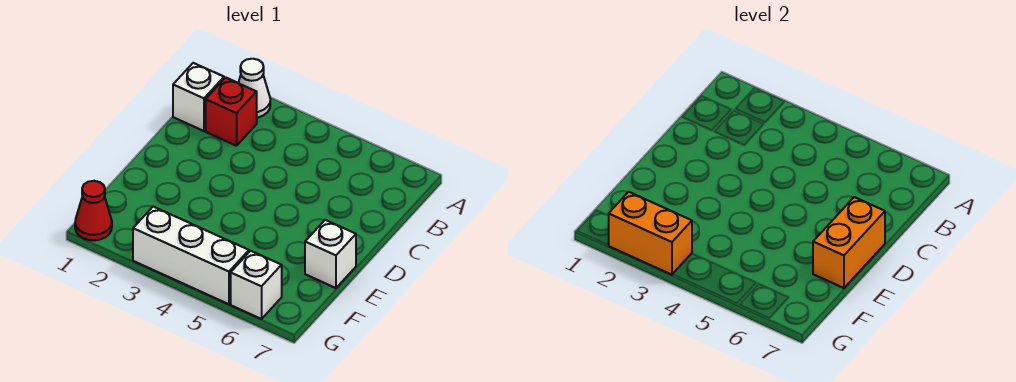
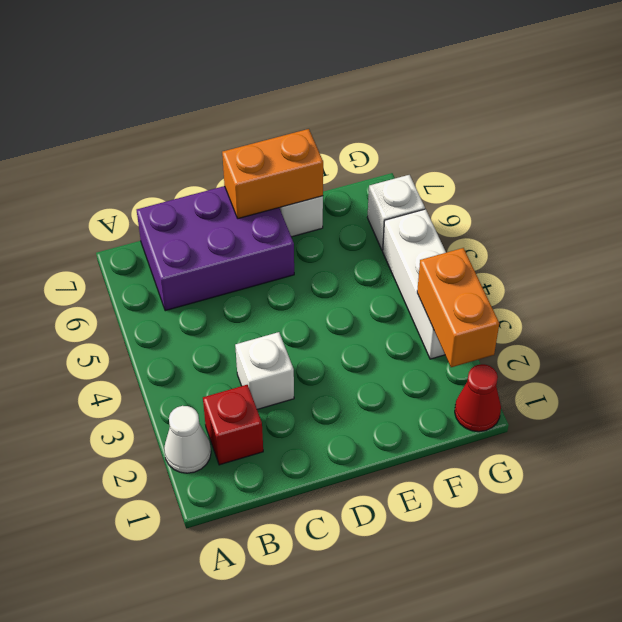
white brick B1 level 1 -> white brick C3 level 1
none -> purple brick B6:D7 level 1

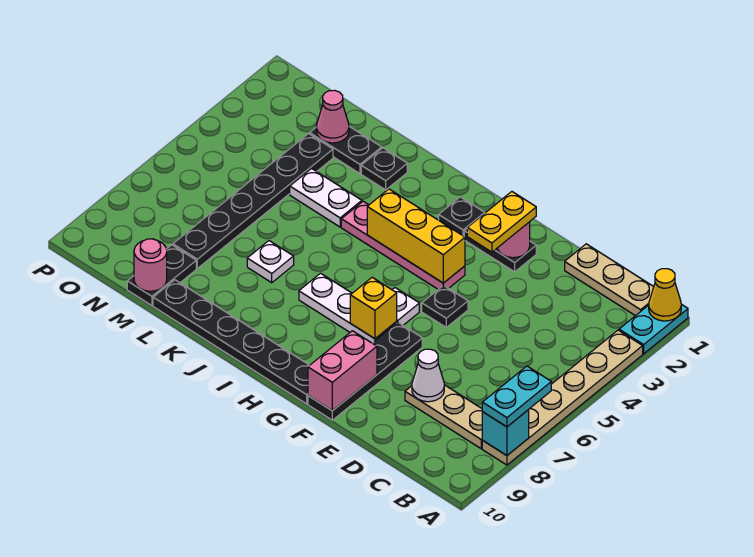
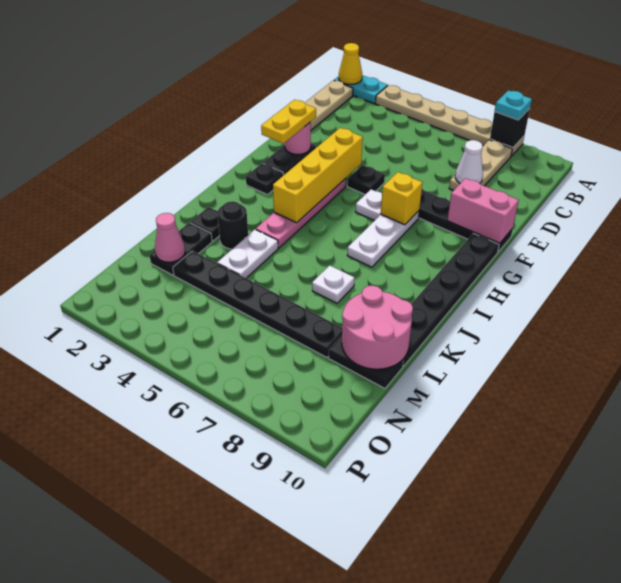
cyan plate A7:A8 level 3 -> cyan plate A8 level 3
cyan brick A8 level 2 -> black brick A8 level 2
yellow plate F2:F3 level 3 -> yellow plate F2:G2 level 3
yellow brick G4:I4 level 2 -> yellow brick F4:I4 level 2
none -> black round brick K3 level 1
pink round brick M10 level 2 -> pink round brick L9:M10 level 2

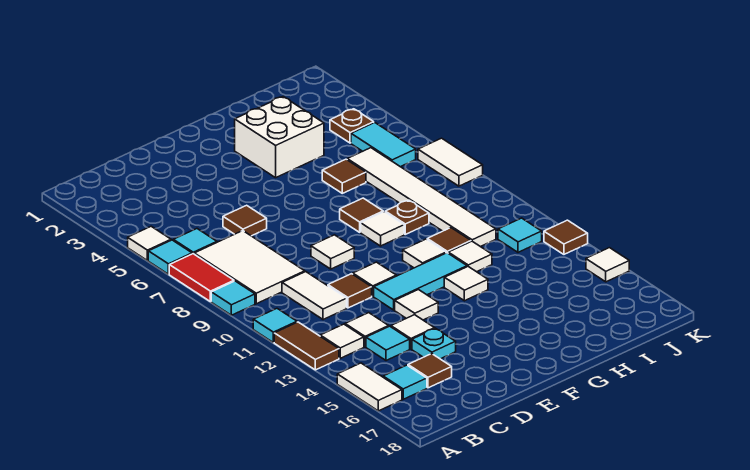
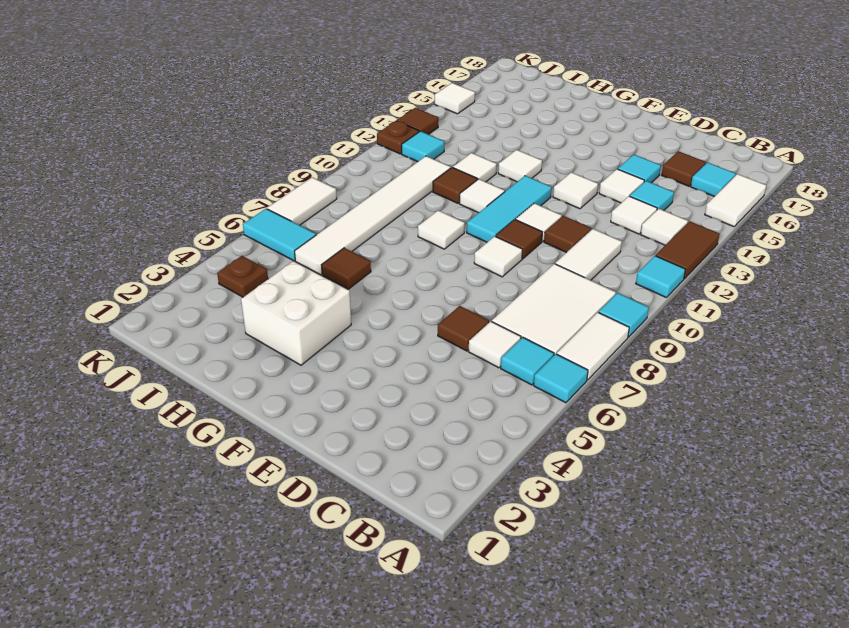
white tile A5 level 1 -> white tile C6 level 1
red tile A7:A8 level 1 -> white tile A7:A8 level 1
cyan plate D15 level 1 -> cyan tile D15 level 1
cyan tile E12:G12 level 1 -> cyan tile F10:F12 level 1
brown tile G8 level 1 -> brown tile E10 level 1
brown plate H9 level 1 -> brown plate K12 level 1
cyan tile J5:J6 level 1 -> cyan tile J6:K6 level 1

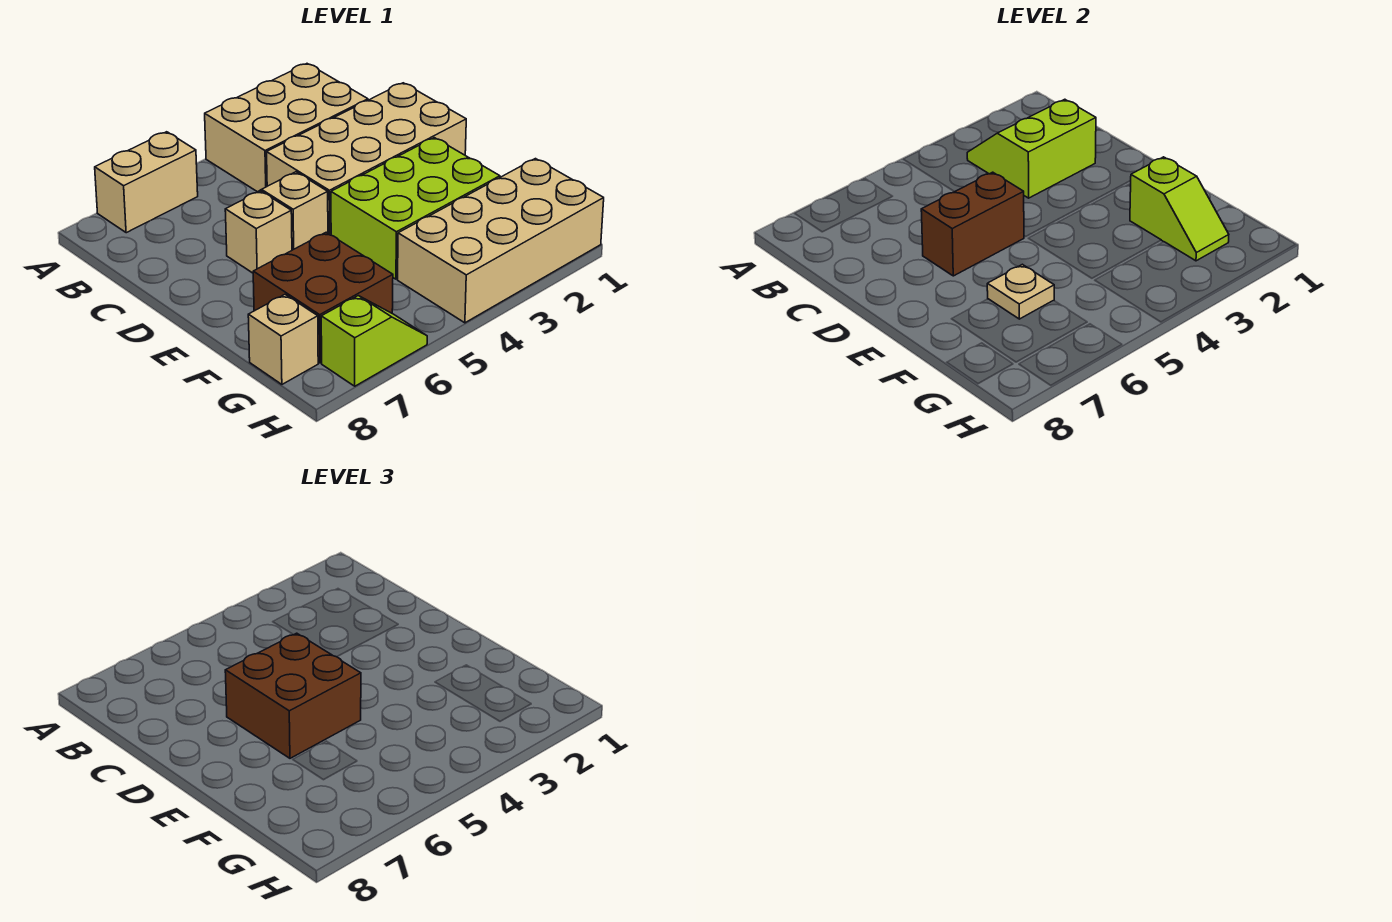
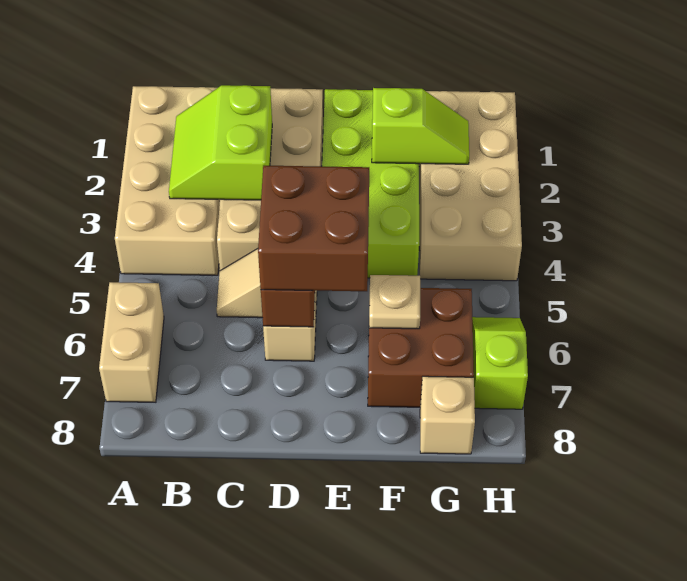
tan brick A2:B4 level 1 -> tan brick A1:B4 level 1
lime brick E2:F4 level 1 -> lime brick E1:F4 level 1

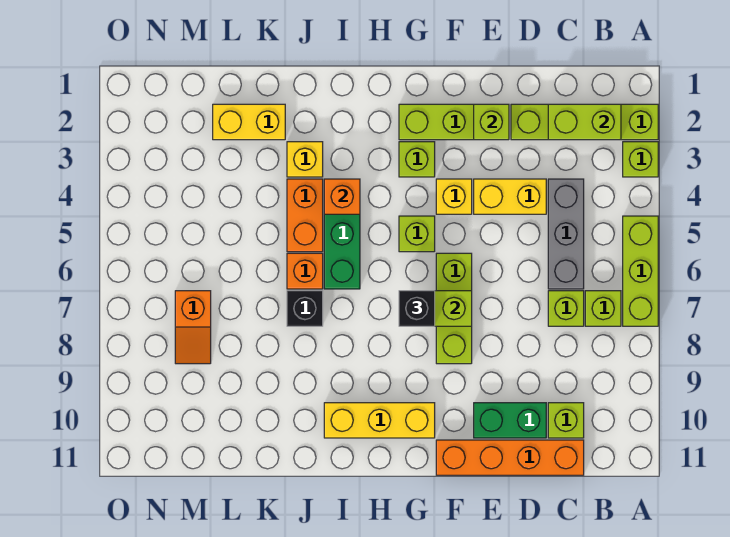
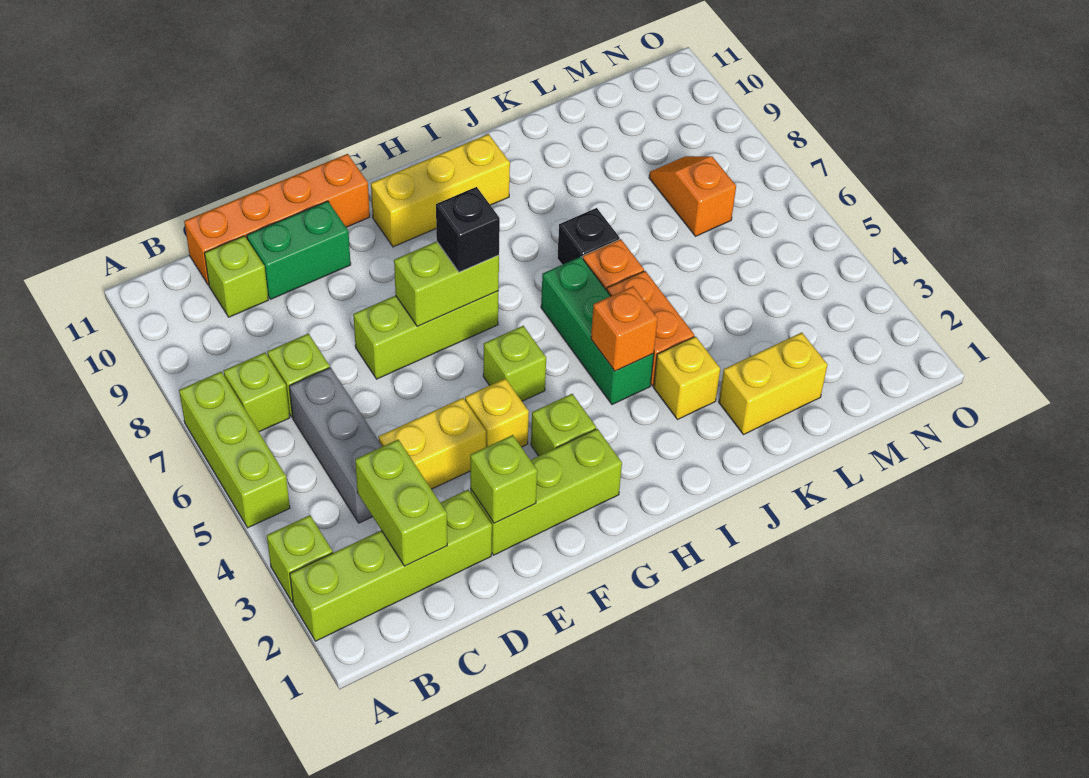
lime brick B2:C2 level 2 -> lime brick C2:C3 level 2
lime brick F6:F8 level 1 -> lime brick E7:G7 level 1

§ §

* **EXERCISE BRIEF**
Your copy should hold exactly the lines from the line bearing "pink round brick M10" through the end of the data, both included, and no pictures or anything further.

* **WRITTEN ANSWER**
pink round brick M10 level 2 -> pink round brick L9:M10 level 2

white tile A5 level 1 -> white tile C6 level 1
red tile A7:A8 level 1 -> white tile A7:A8 level 1
cyan plate D15 level 1 -> cyan tile D15 level 1
cyan tile E12:G12 level 1 -> cyan tile F10:F12 level 1
brown tile G8 level 1 -> brown tile E10 level 1
brown plate H9 level 1 -> brown plate K12 level 1
cyan tile J5:J6 level 1 -> cyan tile J6:K6 level 1

tan brick A2:B4 level 1 -> tan brick A1:B4 level 1
lime brick E2:F4 level 1 -> lime brick E1:F4 level 1

lime brick B2:C2 level 2 -> lime brick C2:C3 level 2
lime brick F6:F8 level 1 -> lime brick E7:G7 level 1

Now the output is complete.